_TRY IT_.
Please output exactly the lines below, starting at the line that has "cyan star: (344, 583)" and ending at the line that has "blue star: (192, 388)", both included; leave out all pictures and include nothing else.

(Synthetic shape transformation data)
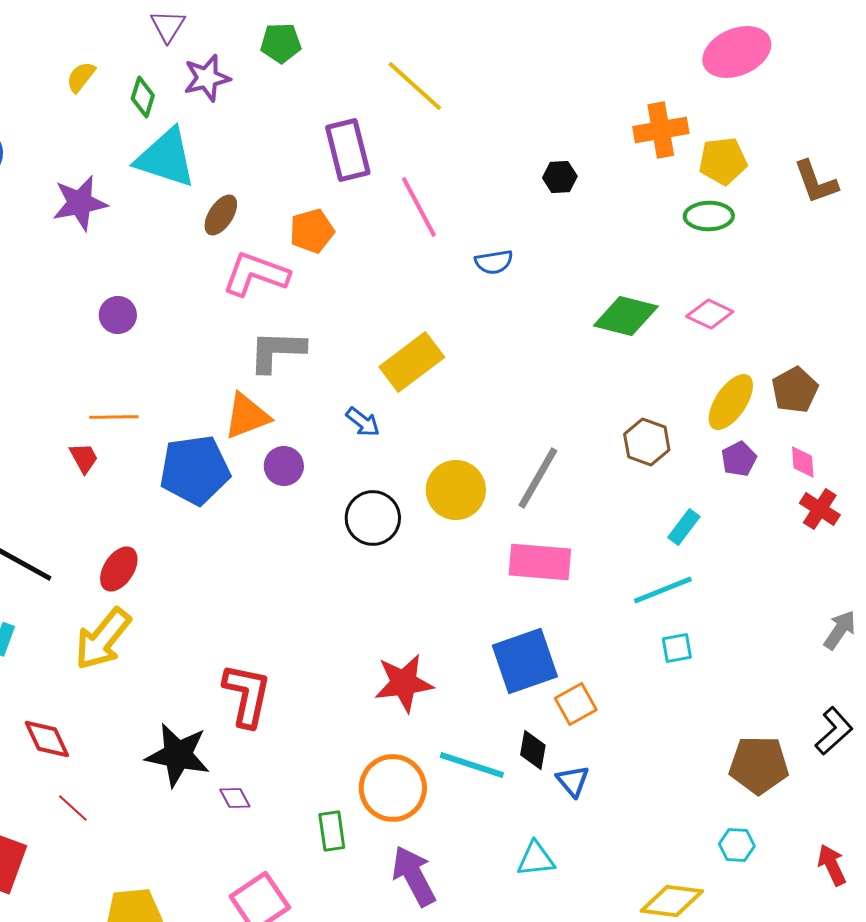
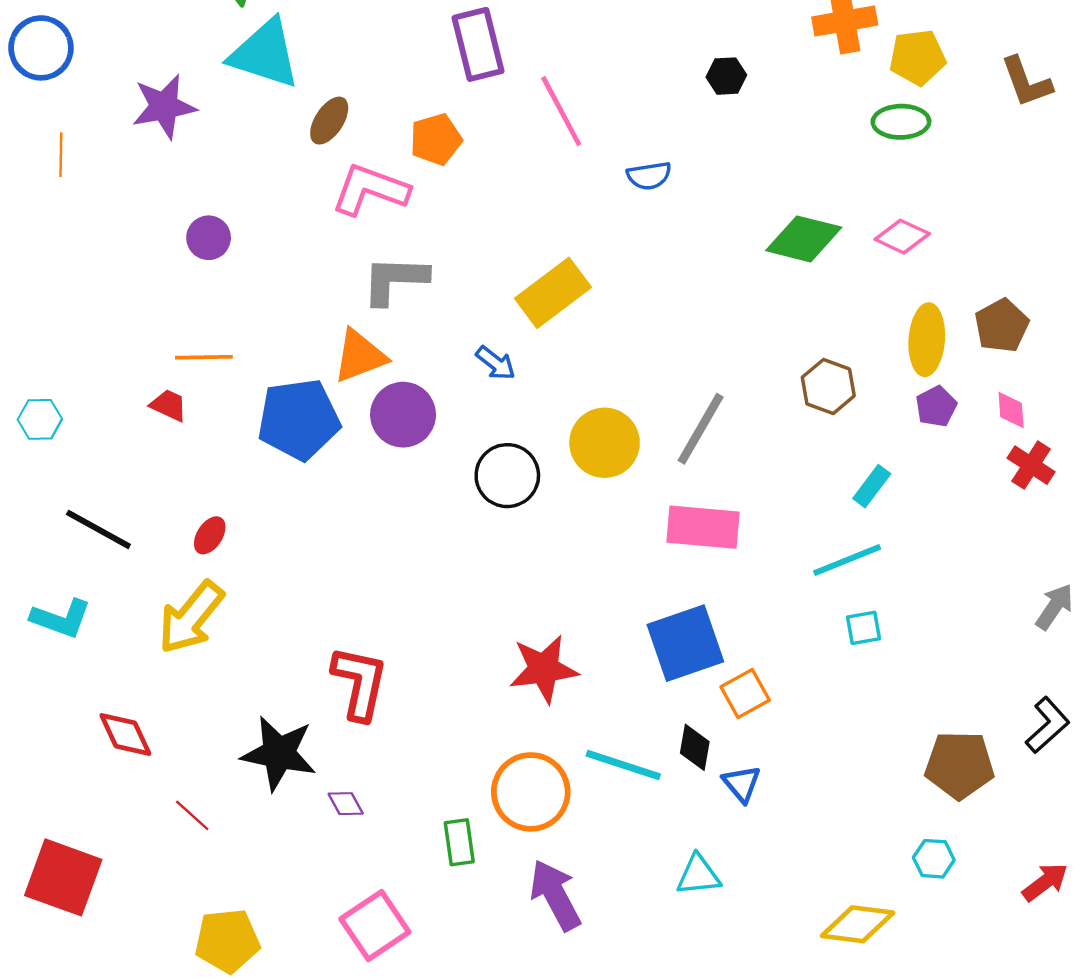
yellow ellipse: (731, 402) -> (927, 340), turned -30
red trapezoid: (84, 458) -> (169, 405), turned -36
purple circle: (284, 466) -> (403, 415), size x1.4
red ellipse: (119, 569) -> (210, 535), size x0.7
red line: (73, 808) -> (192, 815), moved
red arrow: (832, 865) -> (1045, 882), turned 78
--
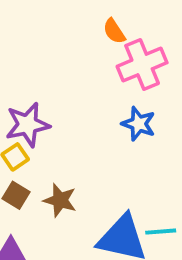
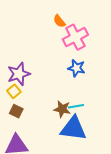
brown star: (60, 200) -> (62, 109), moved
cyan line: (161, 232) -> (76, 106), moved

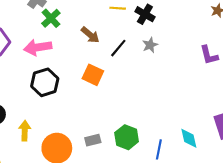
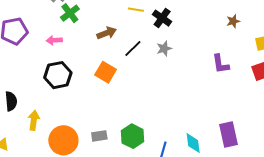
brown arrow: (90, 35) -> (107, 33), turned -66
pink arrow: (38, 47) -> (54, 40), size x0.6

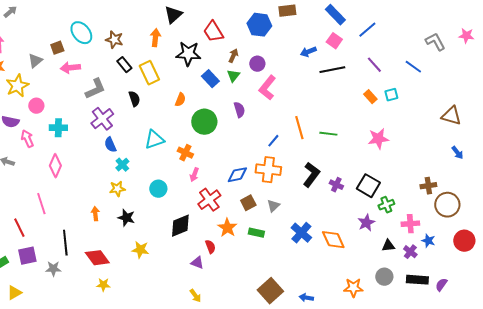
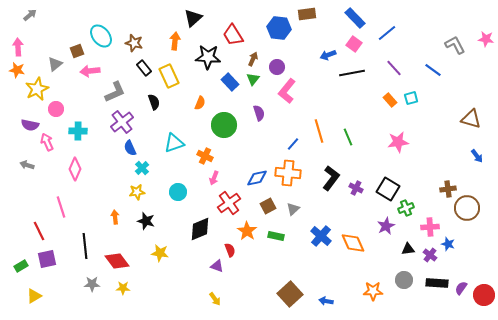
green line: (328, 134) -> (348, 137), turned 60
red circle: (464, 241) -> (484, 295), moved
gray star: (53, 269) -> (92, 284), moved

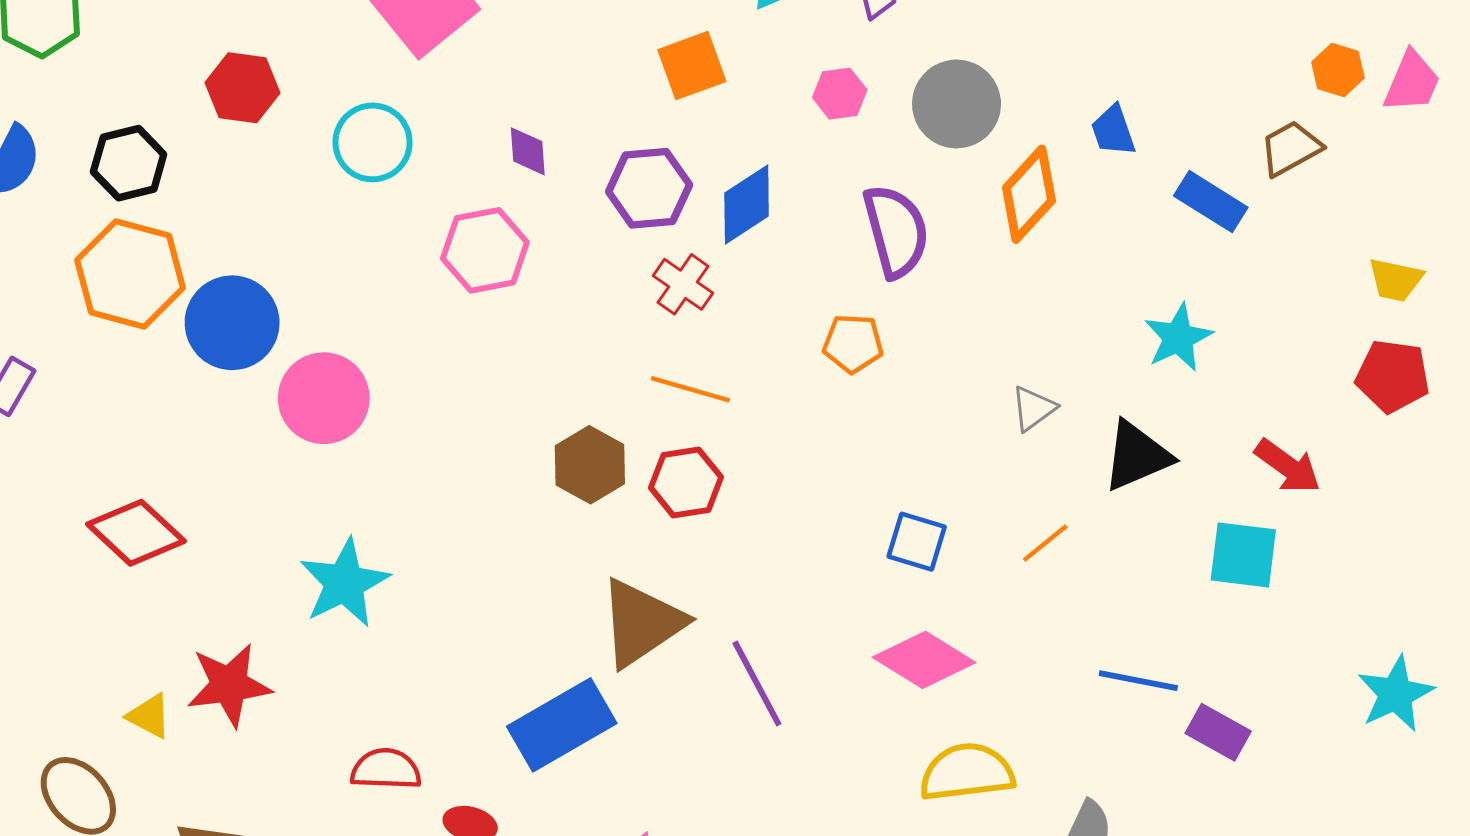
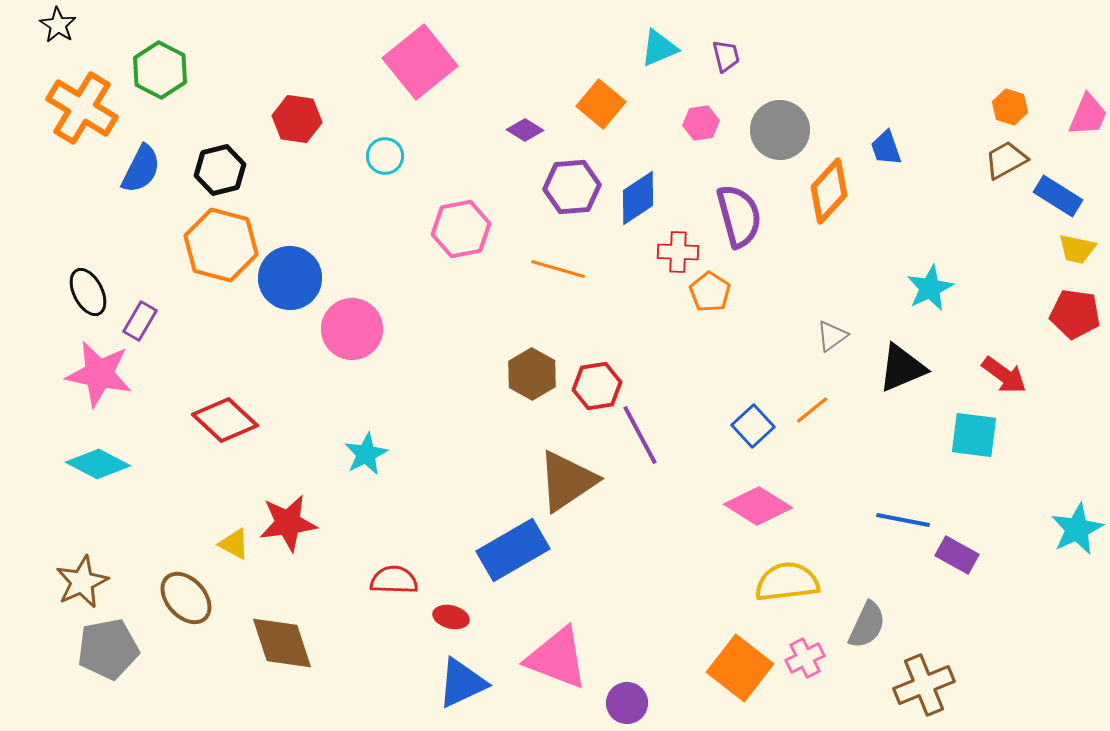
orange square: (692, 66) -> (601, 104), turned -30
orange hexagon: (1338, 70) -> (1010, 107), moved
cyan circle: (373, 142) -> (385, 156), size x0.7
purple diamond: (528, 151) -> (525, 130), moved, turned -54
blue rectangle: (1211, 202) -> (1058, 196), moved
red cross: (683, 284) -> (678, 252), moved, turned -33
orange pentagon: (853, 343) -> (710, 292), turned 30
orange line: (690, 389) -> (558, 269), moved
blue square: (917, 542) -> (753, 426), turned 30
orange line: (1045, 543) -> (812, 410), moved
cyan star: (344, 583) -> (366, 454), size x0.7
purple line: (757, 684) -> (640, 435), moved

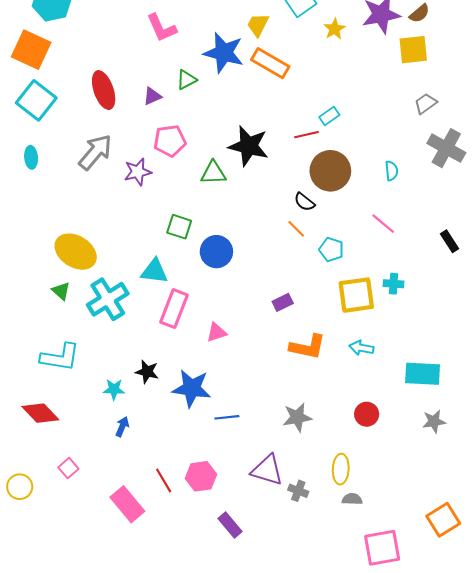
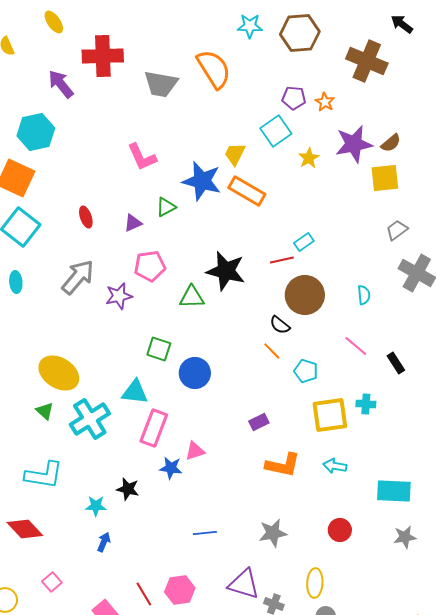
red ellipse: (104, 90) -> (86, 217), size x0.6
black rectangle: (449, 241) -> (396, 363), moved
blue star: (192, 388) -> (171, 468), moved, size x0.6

_EXPECTED ANSWER_.
cyan star: (344, 583) -> (366, 454), size x0.7
purple line: (757, 684) -> (640, 435), moved

red ellipse: (104, 90) -> (86, 217), size x0.6
black rectangle: (449, 241) -> (396, 363), moved
blue star: (192, 388) -> (171, 468), moved, size x0.6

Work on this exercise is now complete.